[About this task] Keep the pictures out of the copy and repeat the records exactly.

[Material to process]

################

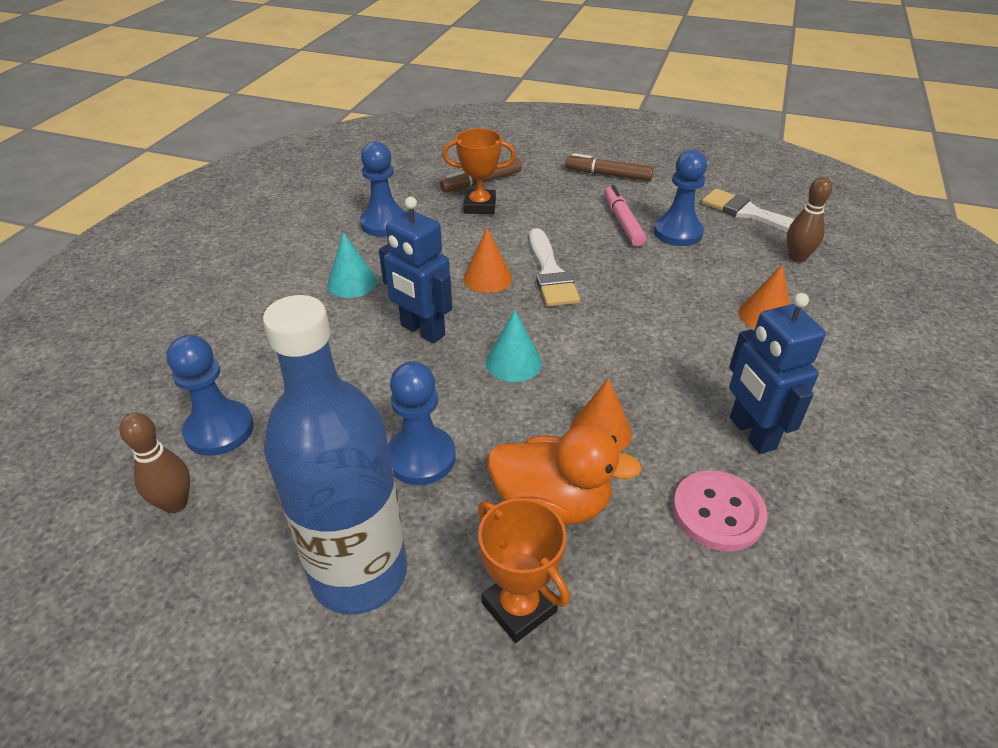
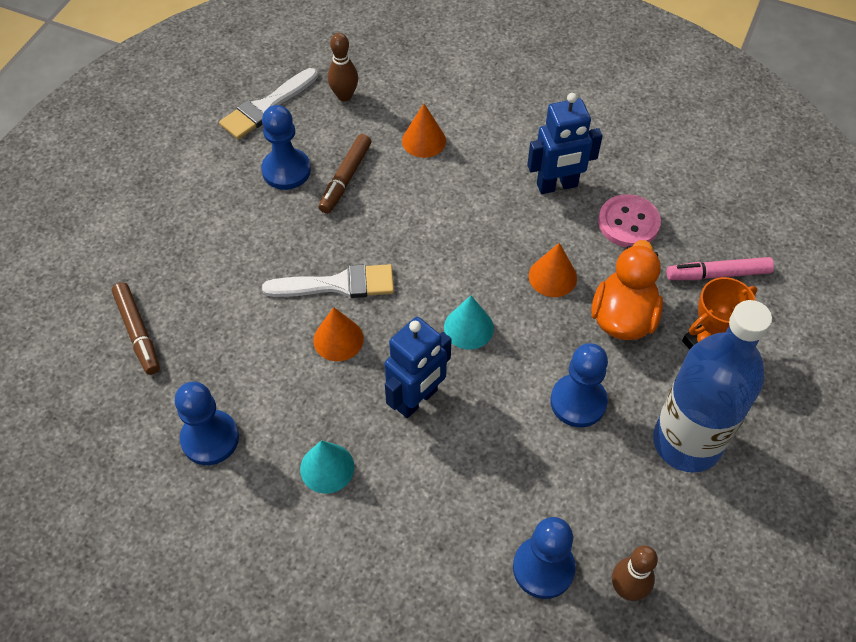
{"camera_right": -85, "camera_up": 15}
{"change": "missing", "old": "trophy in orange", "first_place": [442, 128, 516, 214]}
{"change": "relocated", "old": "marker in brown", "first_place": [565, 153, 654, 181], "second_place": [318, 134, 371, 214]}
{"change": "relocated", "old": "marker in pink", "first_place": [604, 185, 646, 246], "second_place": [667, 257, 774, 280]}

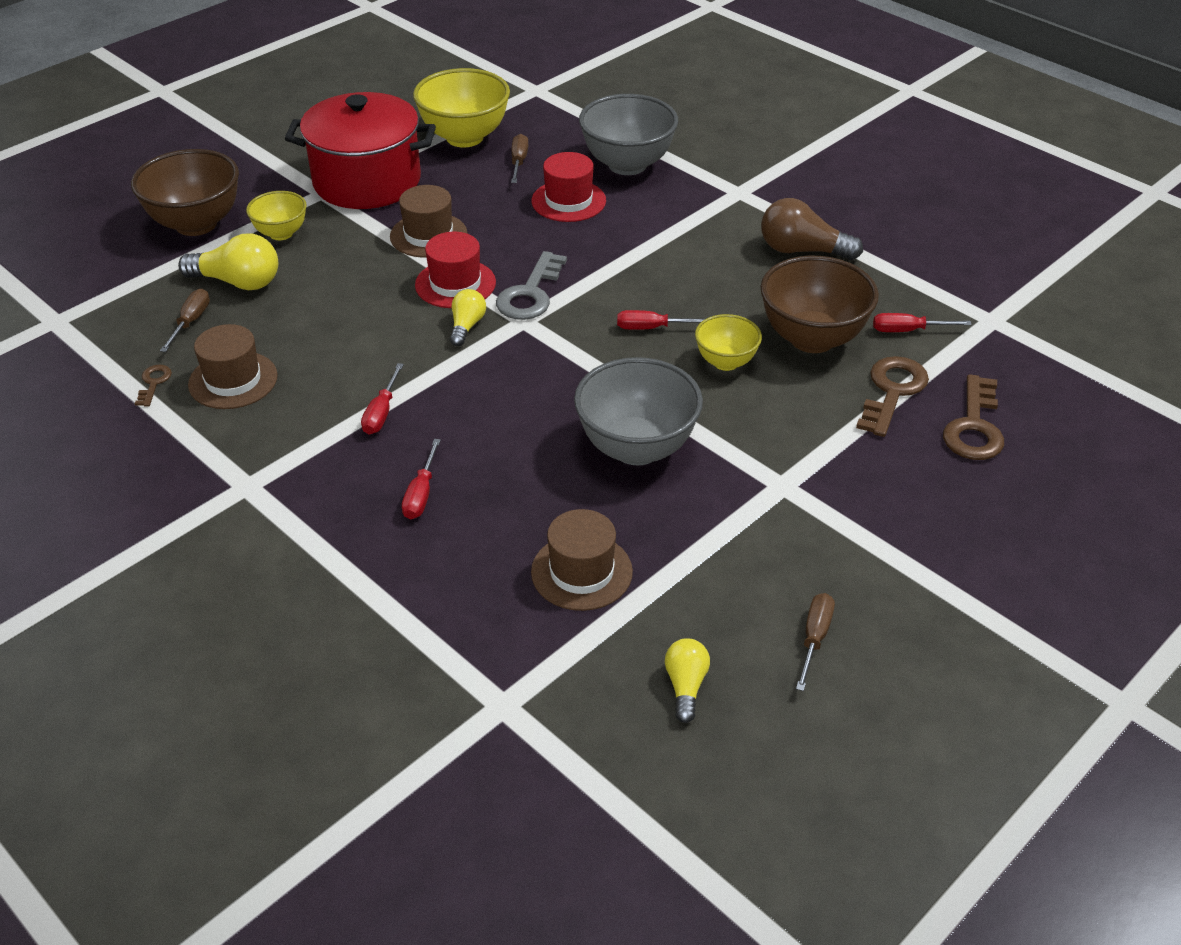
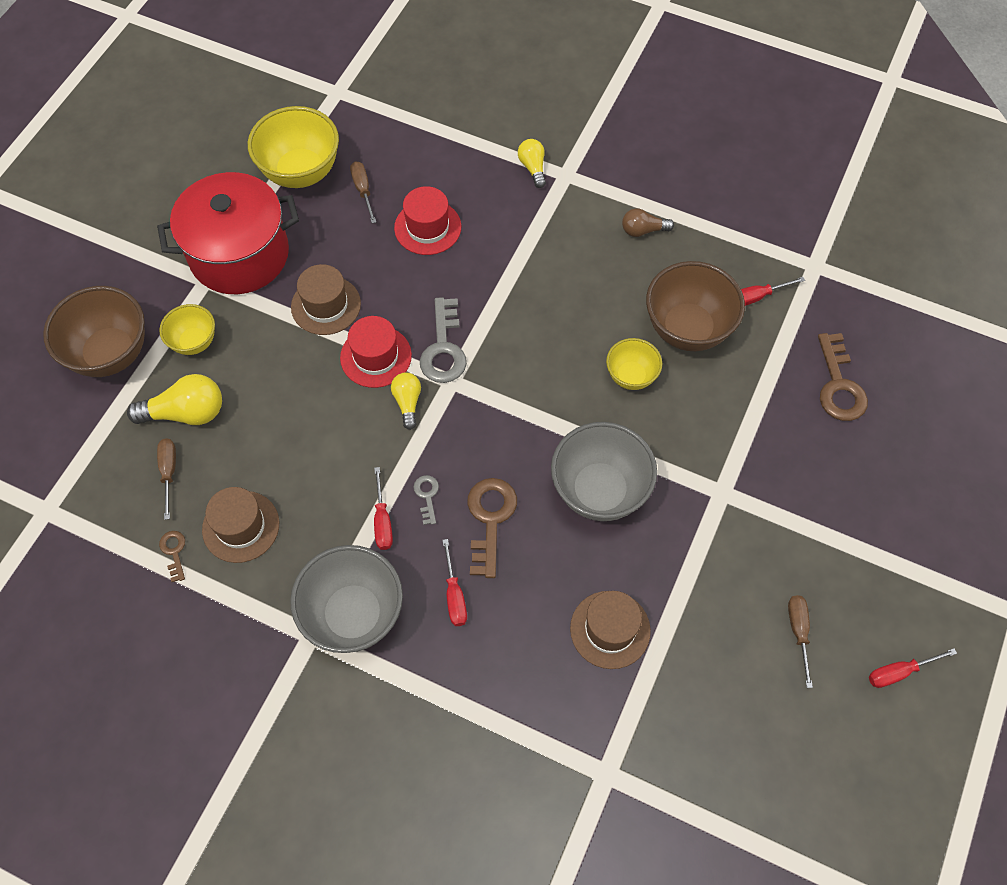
{"camera_right": -20, "camera_up": 20}
{"change": "relocated", "old": "bowl in grey", "first_place": [579, 94, 678, 175], "second_place": [290, 545, 403, 653]}
{"change": "relocated", "old": "screwdriver in red", "first_place": [617, 310, 705, 330], "second_place": [869, 648, 957, 688]}
{"change": "relocated", "old": "light bulb in yellow", "first_place": [665, 638, 710, 723], "second_place": [518, 139, 546, 188]}
{"change": "size", "old": "light bulb in brown", "first_place": [761, 198, 863, 260], "second_place": [622, 208, 674, 237], "factor": 0.6}
{"change": "relocated", "old": "key in brown", "first_place": [856, 356, 929, 437], "second_place": [467, 478, 517, 578]}
{"change": "appeared", "new": "key in grey", "second_place": [414, 475, 439, 525]}

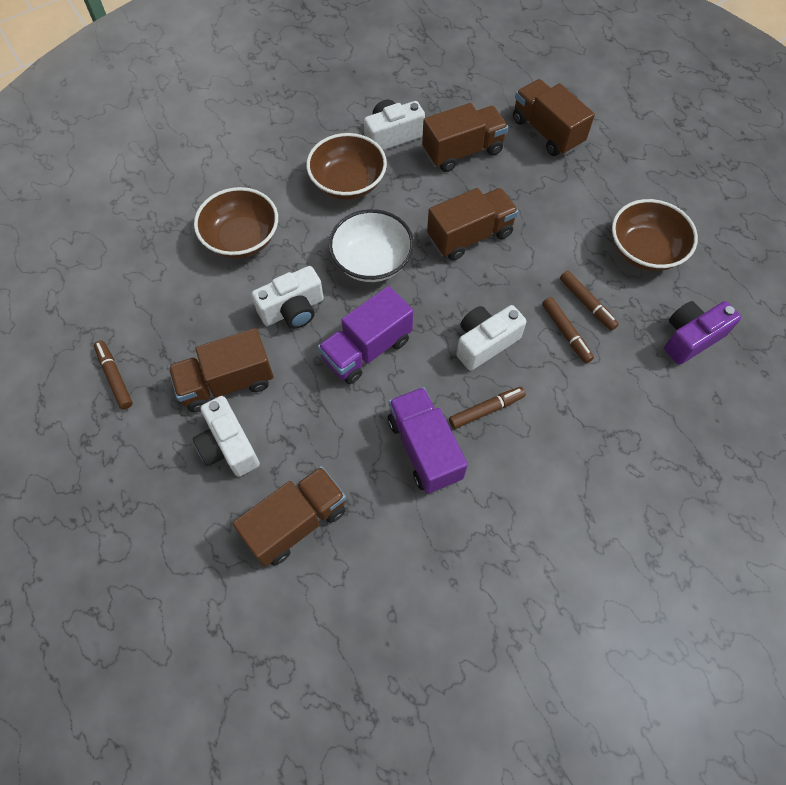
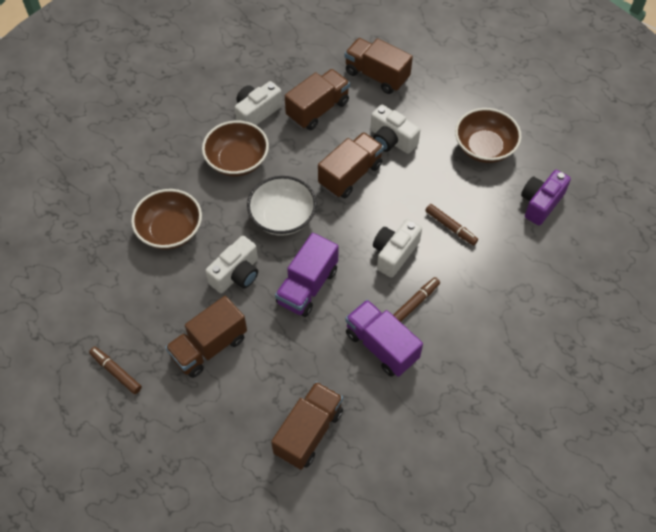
{"camera_right": -20, "camera_up": -5}
{"change": "relocated", "old": "camera in white", "first_place": [193, 396, 260, 477], "second_place": [370, 105, 420, 154]}
{"change": "missing", "old": "marker in brown", "first_place": [560, 271, 619, 331]}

################

[Reply to the exercise]
{"camera_right": -85, "camera_up": 15}
{"change": "missing", "old": "trophy in orange", "first_place": [442, 128, 516, 214]}
{"change": "relocated", "old": "marker in brown", "first_place": [565, 153, 654, 181], "second_place": [318, 134, 371, 214]}
{"change": "relocated", "old": "marker in pink", "first_place": [604, 185, 646, 246], "second_place": [667, 257, 774, 280]}

{"camera_right": -20, "camera_up": 20}
{"change": "relocated", "old": "bowl in grey", "first_place": [579, 94, 678, 175], "second_place": [290, 545, 403, 653]}
{"change": "relocated", "old": "screwdriver in red", "first_place": [617, 310, 705, 330], "second_place": [869, 648, 957, 688]}
{"change": "relocated", "old": "light bulb in yellow", "first_place": [665, 638, 710, 723], "second_place": [518, 139, 546, 188]}
{"change": "size", "old": "light bulb in brown", "first_place": [761, 198, 863, 260], "second_place": [622, 208, 674, 237], "factor": 0.6}
{"change": "relocated", "old": "key in brown", "first_place": [856, 356, 929, 437], "second_place": [467, 478, 517, 578]}
{"change": "appeared", "new": "key in grey", "second_place": [414, 475, 439, 525]}

{"camera_right": -20, "camera_up": -5}
{"change": "relocated", "old": "camera in white", "first_place": [193, 396, 260, 477], "second_place": [370, 105, 420, 154]}
{"change": "missing", "old": "marker in brown", "first_place": [560, 271, 619, 331]}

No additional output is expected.